» TASK STATEMENT: Only the lines from the start of the entries through the line with "black semicircle: (37, 158)" should be returned, each exactly as it stands, and no pictures.
_____
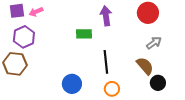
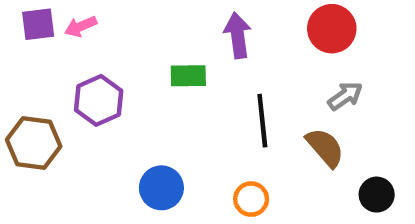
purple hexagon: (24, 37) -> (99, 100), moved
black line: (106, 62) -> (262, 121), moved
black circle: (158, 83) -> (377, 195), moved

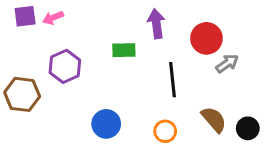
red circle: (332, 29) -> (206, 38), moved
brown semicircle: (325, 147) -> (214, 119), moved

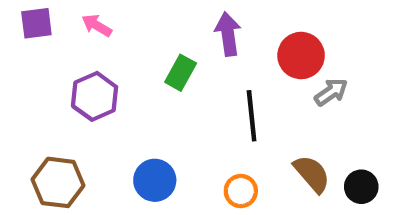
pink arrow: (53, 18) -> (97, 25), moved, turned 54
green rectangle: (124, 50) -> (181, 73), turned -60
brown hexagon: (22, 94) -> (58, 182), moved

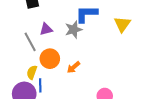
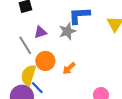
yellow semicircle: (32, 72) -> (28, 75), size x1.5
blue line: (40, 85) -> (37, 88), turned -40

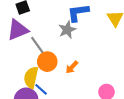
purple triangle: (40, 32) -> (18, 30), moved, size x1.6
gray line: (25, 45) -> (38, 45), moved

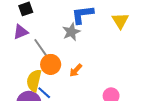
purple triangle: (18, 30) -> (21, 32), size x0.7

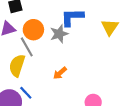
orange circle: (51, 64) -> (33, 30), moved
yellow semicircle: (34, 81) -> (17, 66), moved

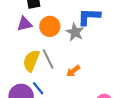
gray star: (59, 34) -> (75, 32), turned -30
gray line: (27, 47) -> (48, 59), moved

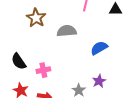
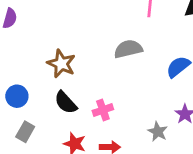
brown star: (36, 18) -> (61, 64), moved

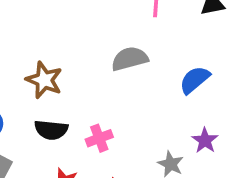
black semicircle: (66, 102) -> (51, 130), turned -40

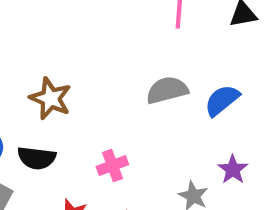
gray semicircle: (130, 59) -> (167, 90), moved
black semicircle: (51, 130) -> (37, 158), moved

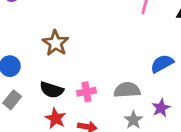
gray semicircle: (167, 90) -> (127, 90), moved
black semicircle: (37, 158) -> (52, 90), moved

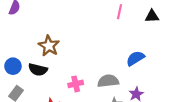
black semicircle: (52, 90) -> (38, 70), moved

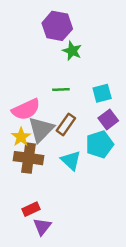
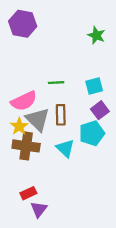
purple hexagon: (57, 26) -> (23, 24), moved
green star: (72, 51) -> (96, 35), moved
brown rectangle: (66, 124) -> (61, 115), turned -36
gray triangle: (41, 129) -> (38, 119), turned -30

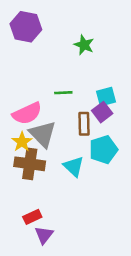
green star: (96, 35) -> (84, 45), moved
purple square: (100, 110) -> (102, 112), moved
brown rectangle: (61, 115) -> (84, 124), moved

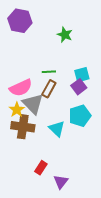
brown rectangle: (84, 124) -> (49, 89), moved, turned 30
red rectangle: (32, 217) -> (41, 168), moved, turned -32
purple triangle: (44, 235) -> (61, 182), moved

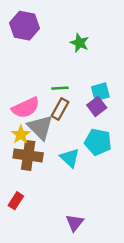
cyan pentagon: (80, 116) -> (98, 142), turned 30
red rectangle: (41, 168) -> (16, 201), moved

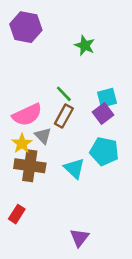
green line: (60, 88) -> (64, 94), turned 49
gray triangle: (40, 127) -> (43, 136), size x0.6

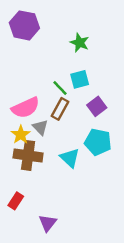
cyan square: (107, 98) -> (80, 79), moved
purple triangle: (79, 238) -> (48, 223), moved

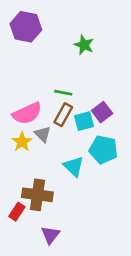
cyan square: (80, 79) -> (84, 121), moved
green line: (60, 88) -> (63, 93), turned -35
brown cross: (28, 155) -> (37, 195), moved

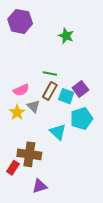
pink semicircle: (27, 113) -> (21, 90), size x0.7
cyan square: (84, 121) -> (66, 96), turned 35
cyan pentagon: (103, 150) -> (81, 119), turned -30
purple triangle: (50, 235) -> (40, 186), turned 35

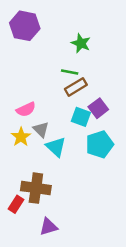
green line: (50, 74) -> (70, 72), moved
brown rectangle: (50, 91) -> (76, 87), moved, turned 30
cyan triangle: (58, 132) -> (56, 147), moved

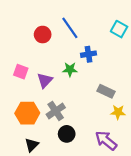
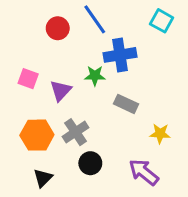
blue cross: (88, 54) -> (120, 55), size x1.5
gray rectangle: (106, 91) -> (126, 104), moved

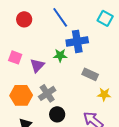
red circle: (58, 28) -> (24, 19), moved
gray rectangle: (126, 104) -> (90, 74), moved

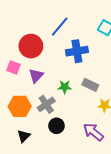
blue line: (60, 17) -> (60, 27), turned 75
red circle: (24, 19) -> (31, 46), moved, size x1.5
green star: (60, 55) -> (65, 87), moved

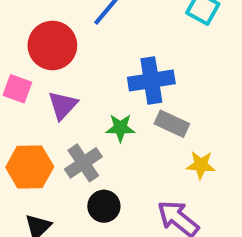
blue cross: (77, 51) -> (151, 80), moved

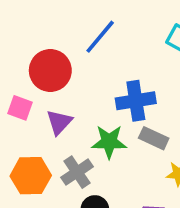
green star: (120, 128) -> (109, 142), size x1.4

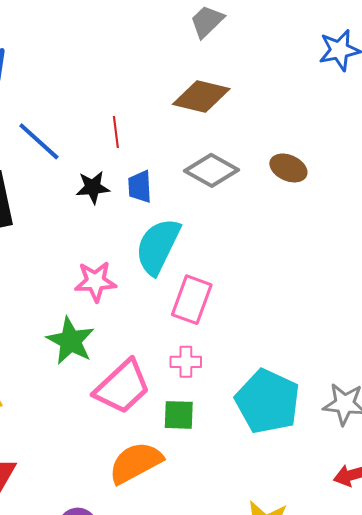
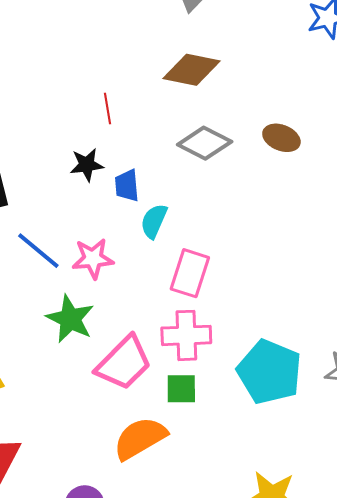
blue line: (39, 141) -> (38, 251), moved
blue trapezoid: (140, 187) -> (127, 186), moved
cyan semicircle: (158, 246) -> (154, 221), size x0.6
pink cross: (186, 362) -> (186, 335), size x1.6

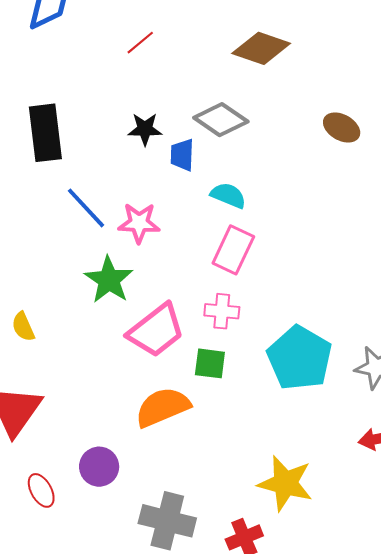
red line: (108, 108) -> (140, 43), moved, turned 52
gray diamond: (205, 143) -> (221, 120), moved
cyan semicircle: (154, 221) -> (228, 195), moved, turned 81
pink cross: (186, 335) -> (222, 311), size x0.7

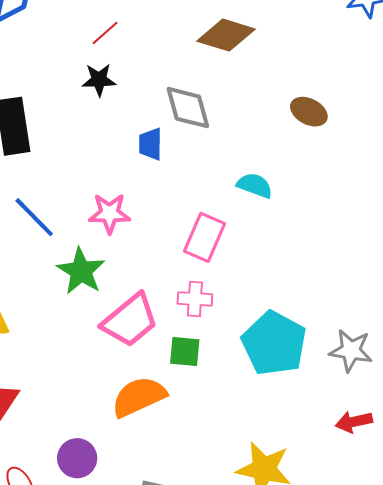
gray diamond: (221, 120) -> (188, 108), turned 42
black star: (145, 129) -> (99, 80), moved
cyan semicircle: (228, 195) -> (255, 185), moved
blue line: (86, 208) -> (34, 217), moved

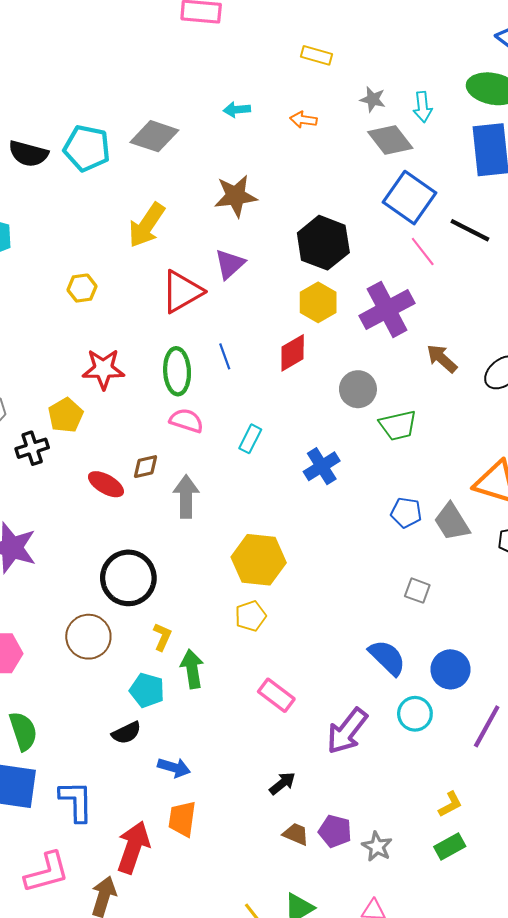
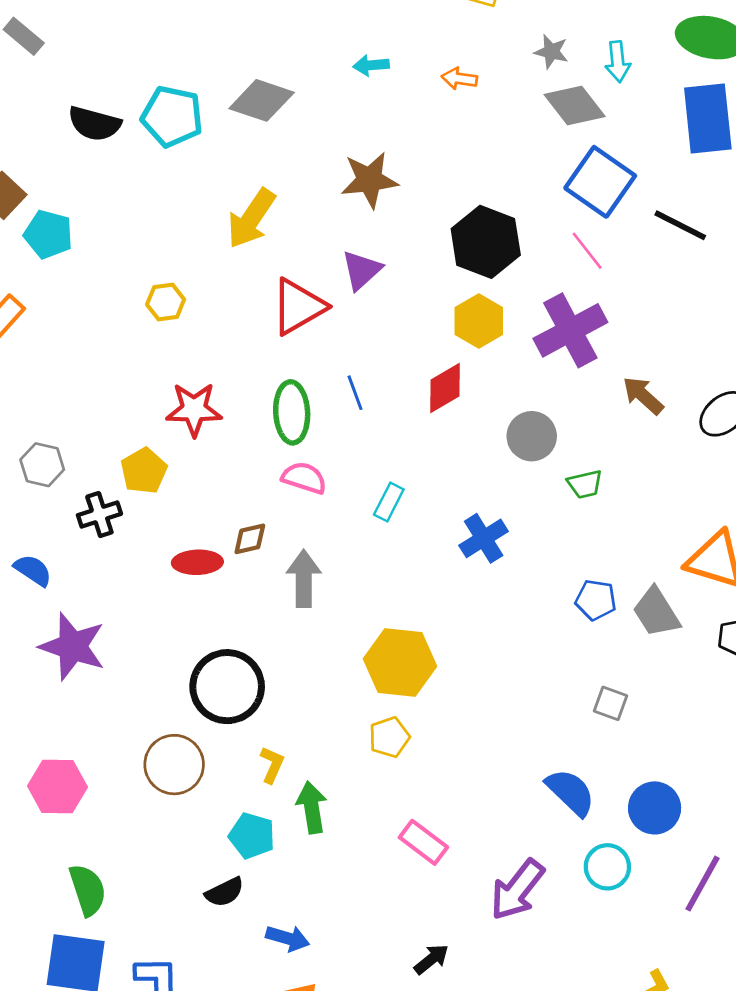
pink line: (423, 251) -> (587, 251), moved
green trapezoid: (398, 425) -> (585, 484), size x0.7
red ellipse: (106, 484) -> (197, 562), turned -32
_____
» SOLUTION FOR THIS EXERCISE:
purple hexagon: (24, 37) -> (99, 100), moved
black line: (106, 62) -> (262, 121), moved
black circle: (158, 83) -> (377, 195), moved

red circle: (332, 29) -> (206, 38), moved
brown semicircle: (325, 147) -> (214, 119), moved

pink arrow: (53, 18) -> (97, 25), moved, turned 54
green rectangle: (124, 50) -> (181, 73), turned -60
brown hexagon: (22, 94) -> (58, 182), moved

yellow semicircle: (32, 72) -> (28, 75), size x1.5
blue line: (40, 85) -> (37, 88), turned -40

purple triangle: (40, 32) -> (18, 30), moved, size x1.6
gray line: (25, 45) -> (38, 45), moved

purple triangle: (18, 30) -> (21, 32), size x0.7

orange circle: (51, 64) -> (33, 30), moved
yellow semicircle: (34, 81) -> (17, 66), moved

gray star: (59, 34) -> (75, 32), turned -30
gray line: (27, 47) -> (48, 59), moved

brown star: (36, 18) -> (61, 64), moved

black semicircle: (66, 102) -> (51, 130), turned -40

gray semicircle: (130, 59) -> (167, 90), moved
black semicircle: (51, 130) -> (37, 158), moved

gray semicircle: (167, 90) -> (127, 90), moved
black semicircle: (37, 158) -> (52, 90), moved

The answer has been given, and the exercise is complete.